====== DATA PROVIDED ======
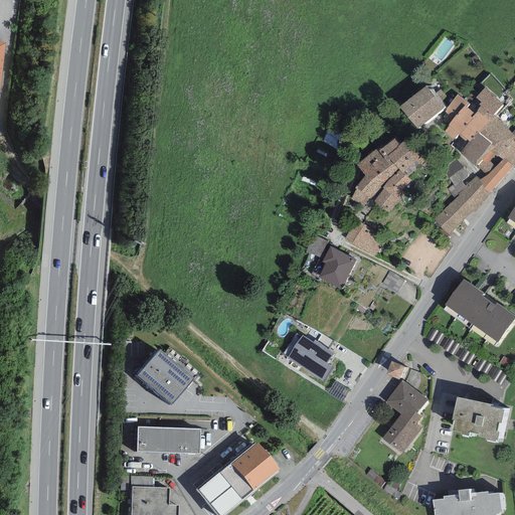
[(426,86),(398,108),(416,130),(445,108),(426,86)]
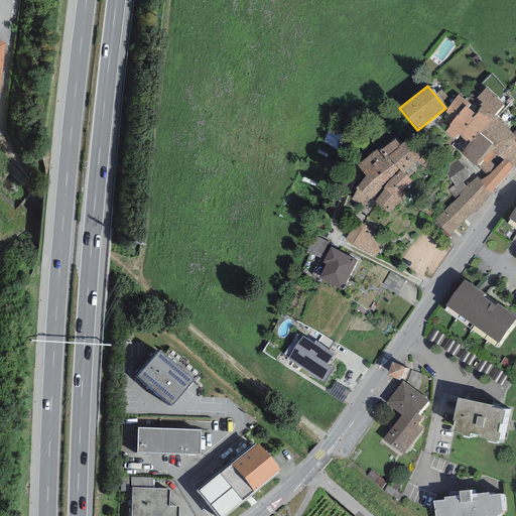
[(486,115),(491,120),(496,116),(494,115),(504,105),(486,88),(477,98),(482,103),(480,105),(482,106),(478,111),(484,117),(486,115)]
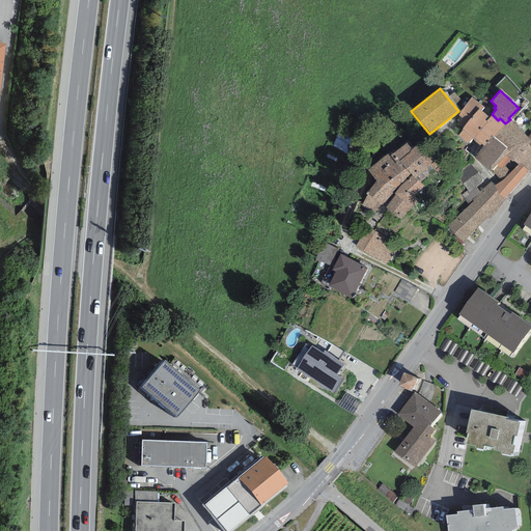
[(483,107),(471,98),(458,115),(467,122),(462,130),(463,131),(458,135),(468,144),(472,139),(473,139),(487,122),(486,120),(490,117),(480,110),(483,107)]
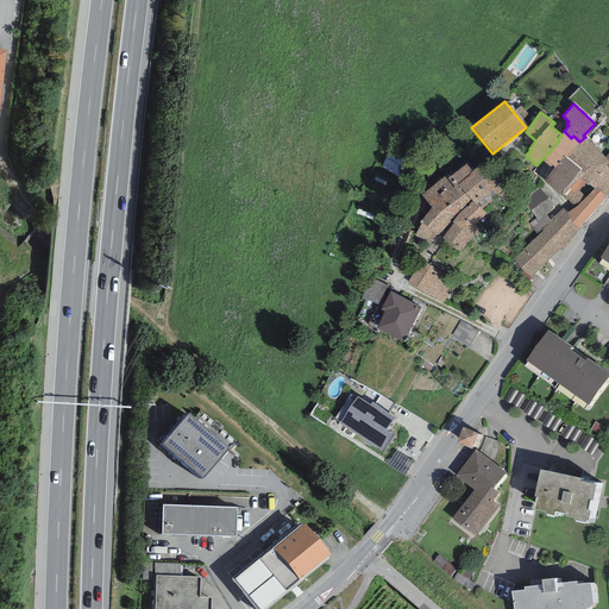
[(564,131),(562,135),(558,138),(559,140),(542,159),(550,167),(552,164),(554,167),(564,156),(565,158),(579,142),(573,136),(571,138),(564,131)]
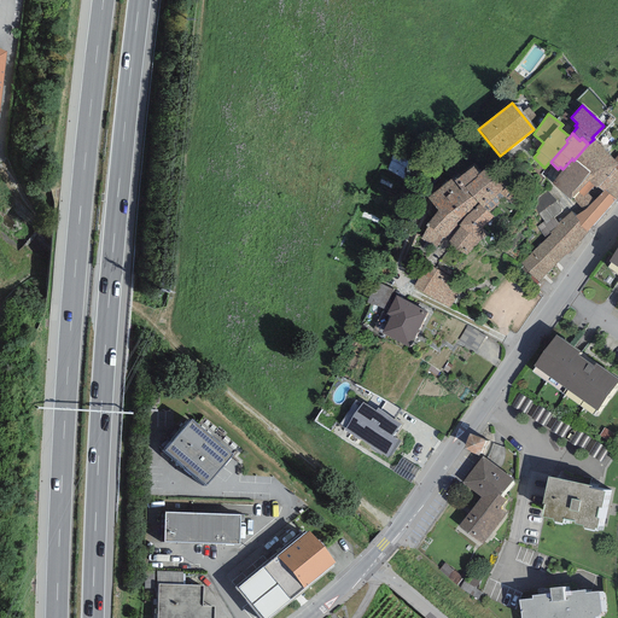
[(614,159),(594,139),(588,144),(573,161),(589,172),(583,179),(588,181),(594,187),(596,188),(598,187),(614,169),(617,164),(617,163),(613,161),(614,159)]
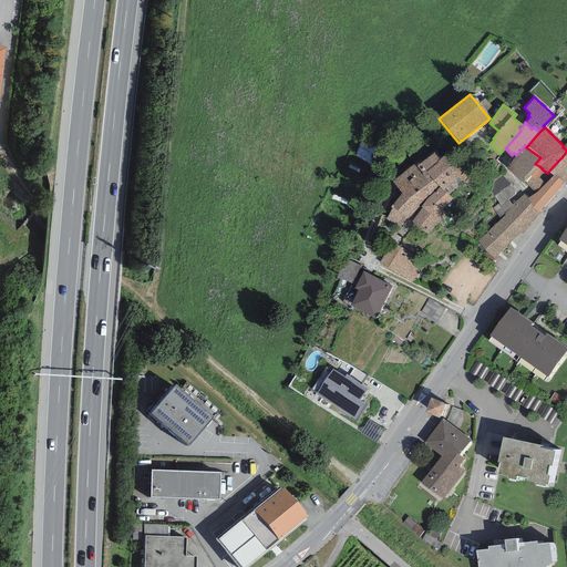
[(526,147),(525,145),(516,155),(506,168),(523,184),(525,182),(539,166),(535,164),(540,157),(526,147)]
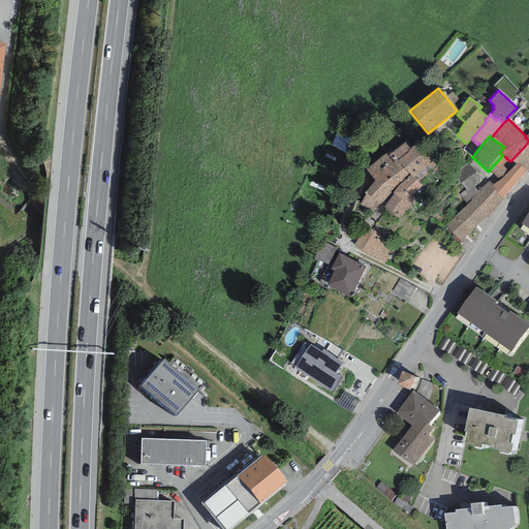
[(385,153),(366,168),(375,181),(365,192),(360,205),(374,212),(378,204),(399,218),(416,201),(411,196),(423,187),(419,181),(437,166),(417,143),(409,149),(405,142),(387,156),(385,153)]
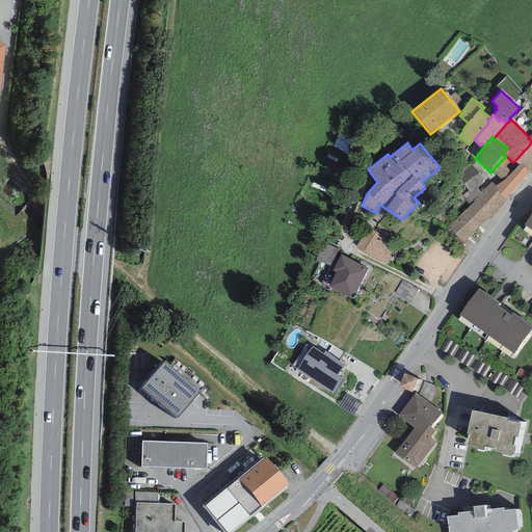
[(530,173),(531,169),(531,147),(529,145),(514,161),(520,164),(521,163),(530,171),(530,173)]
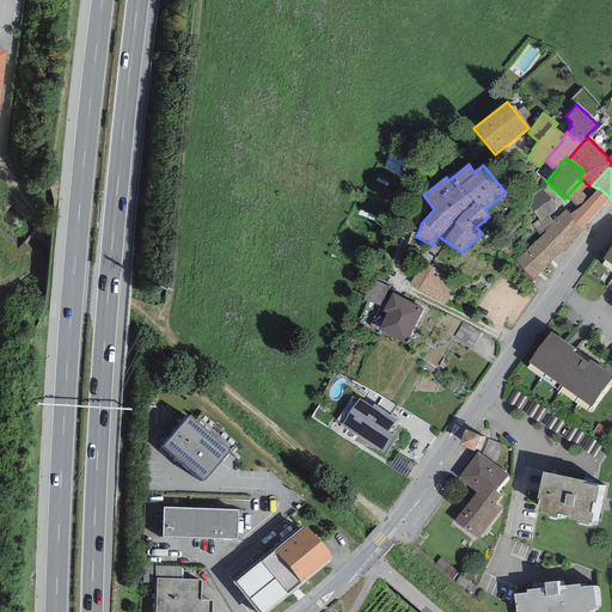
[(588,185),(582,179),(573,190),(576,195),(582,190),(588,185)]
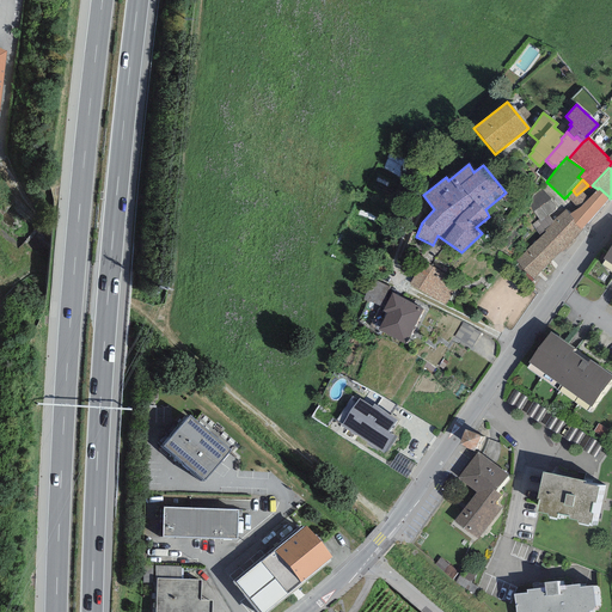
[(610,197),(599,188),(598,189),(588,199),(582,190),(576,195),(573,190),(567,196),(577,209),(573,213),(569,214),(582,231),(583,227),(610,197)]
======
→ WHAT YOU SHOULD DO
Please set down the lines above word for word and leave out the pictures.

→ REPLY TO THE EXERCISE
[(426,86),(398,108),(416,130),(445,108),(426,86)]
[(486,115),(491,120),(496,116),(494,115),(504,105),(486,88),(477,98),(482,103),(480,105),(482,106),(478,111),(484,117),(486,115)]
[(483,107),(471,98),(458,115),(467,122),(462,130),(463,131),(458,135),(468,144),(472,139),(473,139),(487,122),(486,120),(490,117),(480,110),(483,107)]
[(564,131),(562,135),(558,138),(559,140),(542,159),(550,167),(552,164),(554,167),(564,156),(565,158),(579,142),(573,136),(571,138),(564,131)]
[(614,159),(594,139),(588,144),(573,161),(589,172),(583,179),(588,181),(594,187),(596,188),(598,187),(614,169),(617,164),(617,163),(613,161),(614,159)]
[(526,147),(525,145),(516,155),(506,168),(523,184),(525,182),(539,166),(535,164),(540,157),(526,147)]
[(385,153),(366,168),(375,181),(365,192),(360,205),(374,212),(378,204),(399,218),(416,201),(411,196),(423,187),(419,181),(437,166),(417,143),(409,149),(405,142),(387,156),(385,153)]
[(530,173),(531,169),(531,147),(529,145),(514,161),(520,164),(521,163),(530,171),(530,173)]
[(588,185),(582,179),(573,190),(576,195),(582,190),(588,185)]
[(610,197),(599,188),(598,189),(588,199),(582,190),(576,195),(573,190),(567,196),(577,209),(573,213),(569,214),(582,231),(583,227),(610,197)]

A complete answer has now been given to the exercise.